→ **EXERCISE REQUIREMENTS**
Pictures must not appear in your answer. Write out exactly the lines from the one with "blue rectangle: (35, 60) -> (46, 121), moved" through the last line of the entries below.
[[ DATA SECTION open ]]
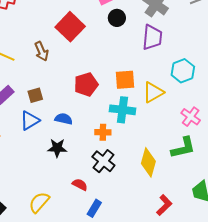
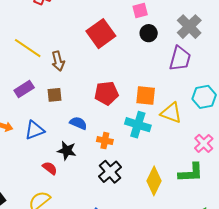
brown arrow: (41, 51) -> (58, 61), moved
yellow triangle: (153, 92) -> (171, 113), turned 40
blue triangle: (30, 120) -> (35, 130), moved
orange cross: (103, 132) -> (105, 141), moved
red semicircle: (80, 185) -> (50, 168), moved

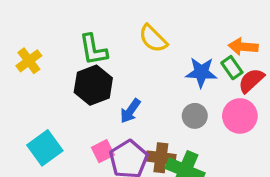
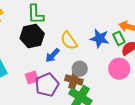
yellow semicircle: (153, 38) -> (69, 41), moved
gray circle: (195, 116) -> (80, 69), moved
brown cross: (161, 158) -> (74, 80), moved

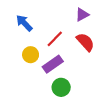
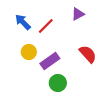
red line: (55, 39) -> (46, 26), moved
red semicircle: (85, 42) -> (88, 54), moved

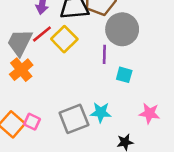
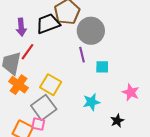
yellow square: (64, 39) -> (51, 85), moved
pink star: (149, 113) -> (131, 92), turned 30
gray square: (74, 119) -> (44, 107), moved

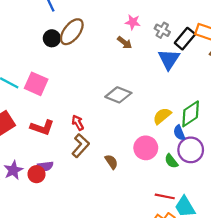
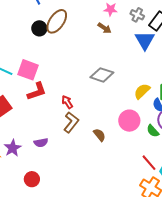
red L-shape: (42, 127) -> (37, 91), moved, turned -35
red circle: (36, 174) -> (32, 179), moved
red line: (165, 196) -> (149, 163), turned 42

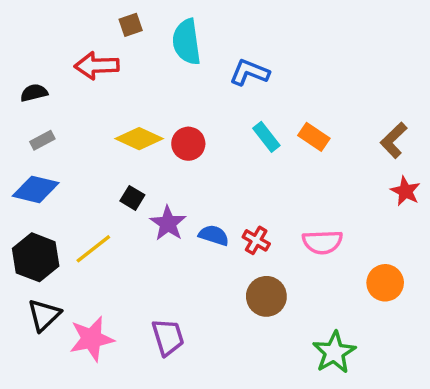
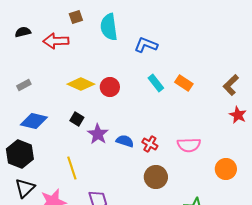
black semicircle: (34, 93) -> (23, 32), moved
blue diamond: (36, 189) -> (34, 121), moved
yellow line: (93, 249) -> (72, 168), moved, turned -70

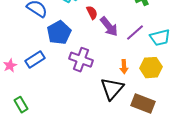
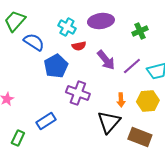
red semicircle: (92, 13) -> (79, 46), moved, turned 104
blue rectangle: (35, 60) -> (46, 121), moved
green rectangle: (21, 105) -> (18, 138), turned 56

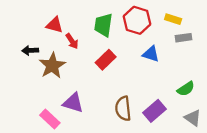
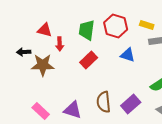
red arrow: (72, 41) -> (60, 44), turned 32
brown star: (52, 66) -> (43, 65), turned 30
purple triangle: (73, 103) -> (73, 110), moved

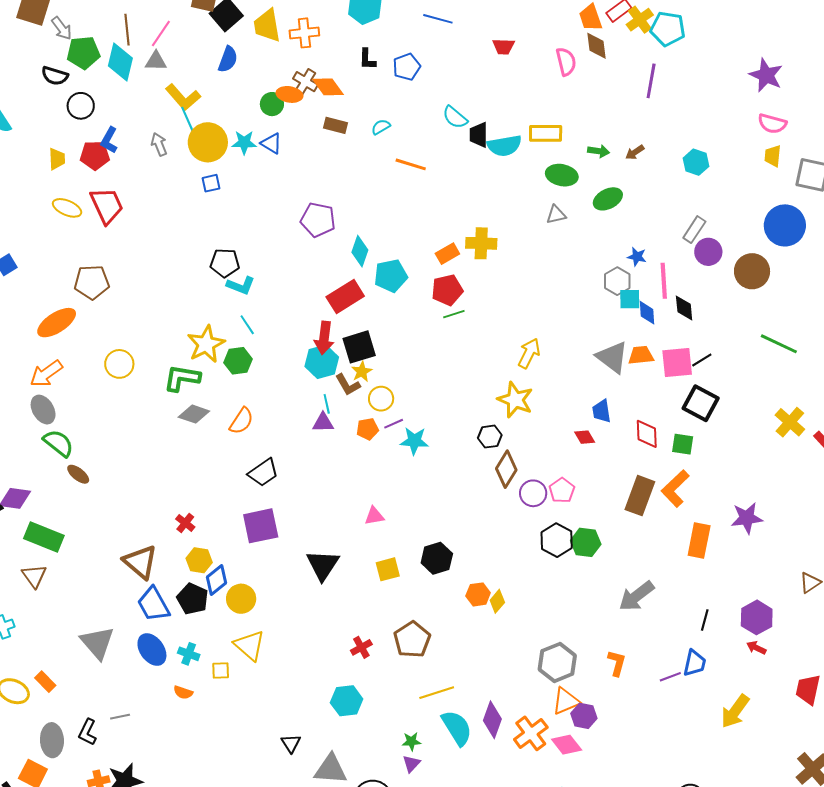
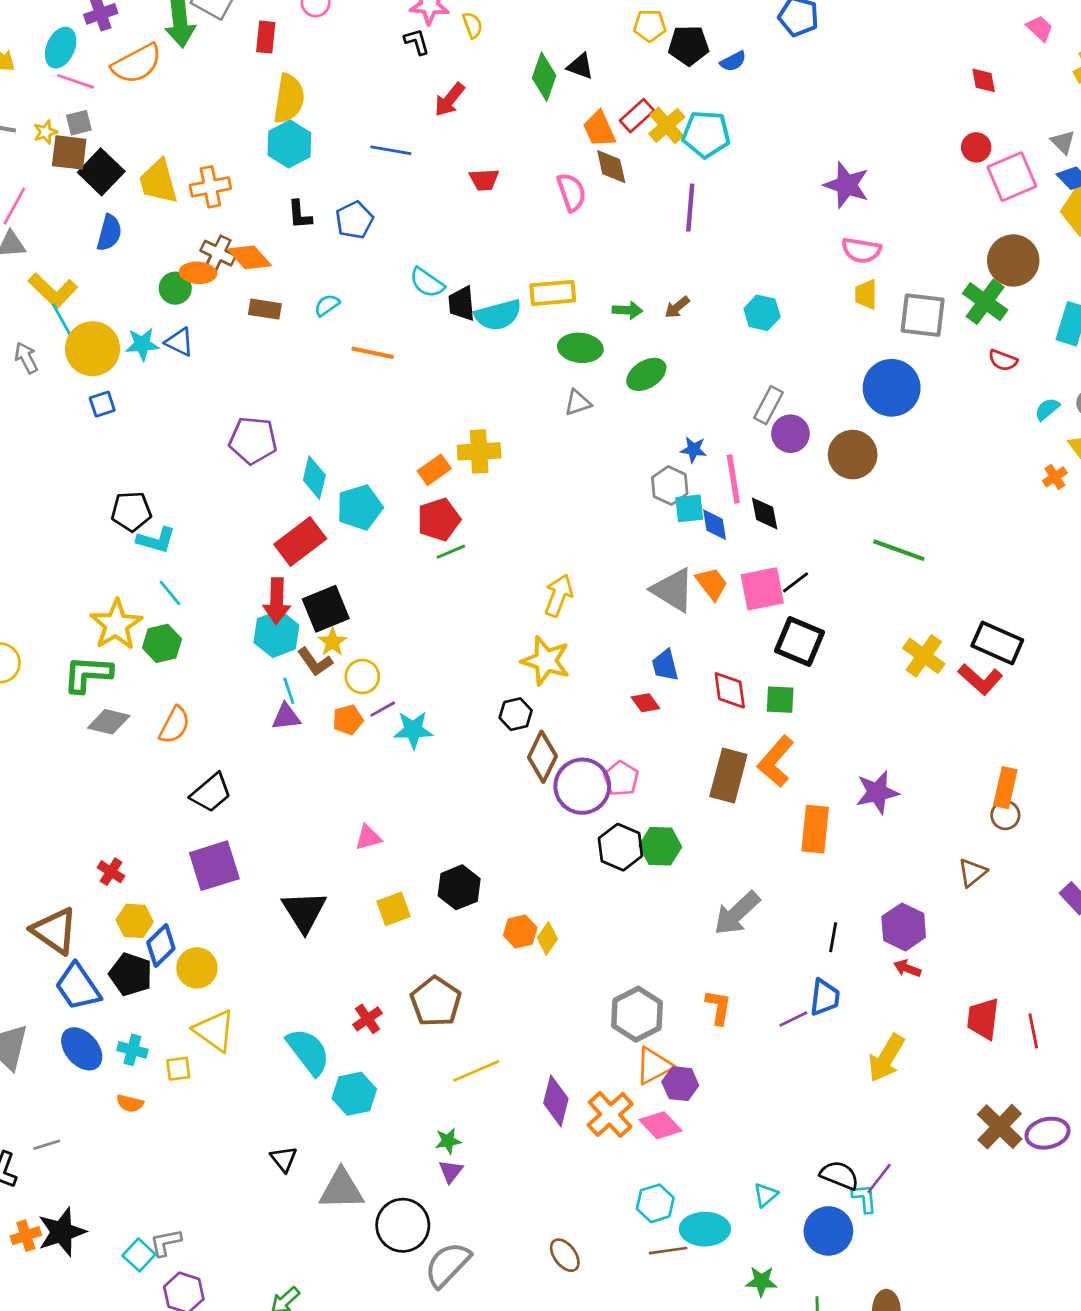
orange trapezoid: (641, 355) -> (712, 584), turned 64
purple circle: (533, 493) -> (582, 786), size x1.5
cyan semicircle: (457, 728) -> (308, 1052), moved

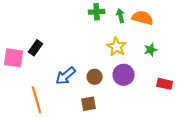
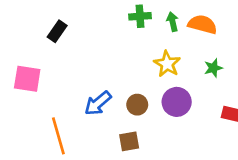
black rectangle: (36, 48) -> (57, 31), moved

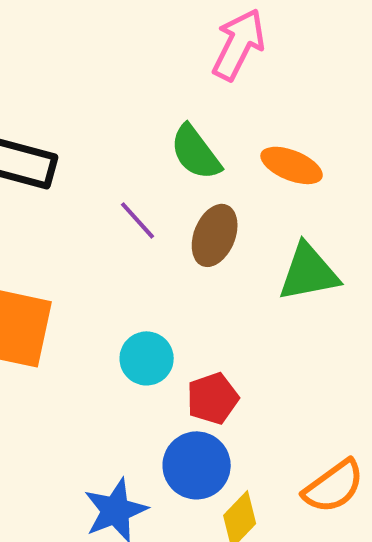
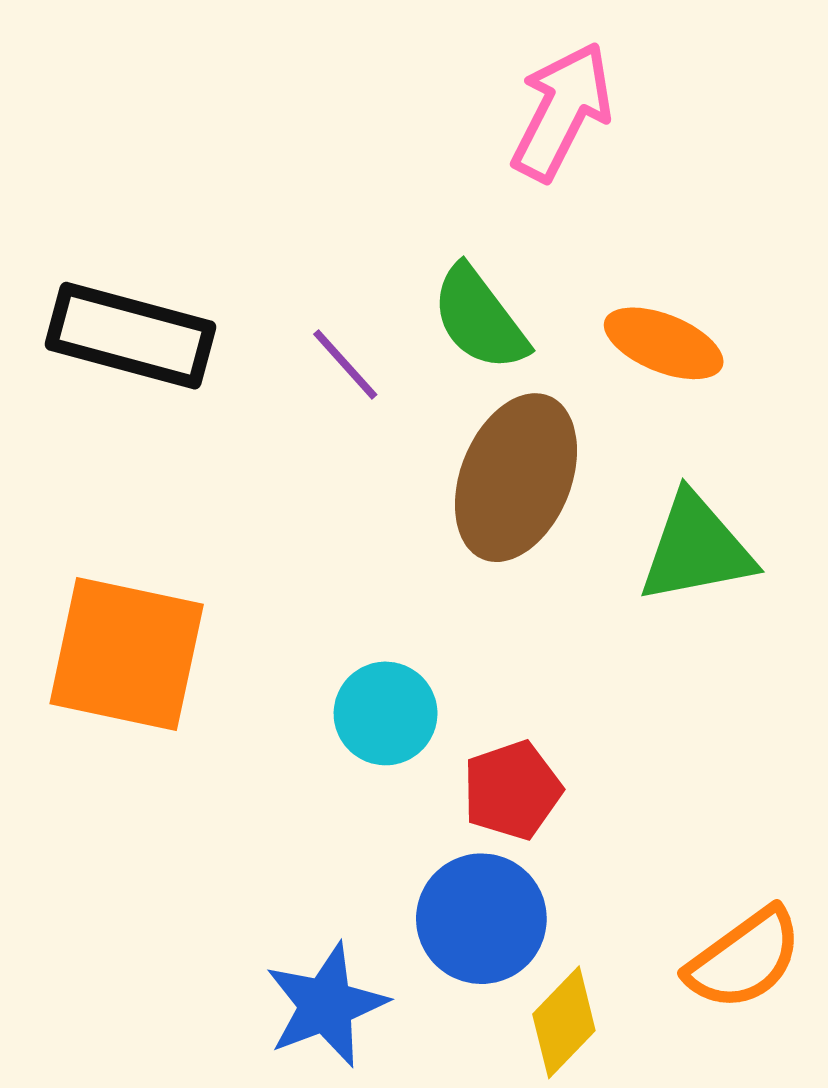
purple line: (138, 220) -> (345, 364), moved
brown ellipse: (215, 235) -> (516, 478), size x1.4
[[ DATA SECTION closed ]]
→ **RESPONSE**
blue rectangle: (35, 60) -> (46, 121), moved
green rectangle: (21, 105) -> (18, 138), turned 56

red arrow: (72, 41) -> (60, 44), turned 32
brown star: (52, 66) -> (43, 65), turned 30
purple triangle: (73, 103) -> (73, 110), moved

orange trapezoid: (641, 355) -> (712, 584), turned 64
purple circle: (533, 493) -> (582, 786), size x1.5
cyan semicircle: (457, 728) -> (308, 1052), moved

black rectangle: (36, 48) -> (57, 31), moved

purple line: (138, 220) -> (345, 364), moved
brown ellipse: (215, 235) -> (516, 478), size x1.4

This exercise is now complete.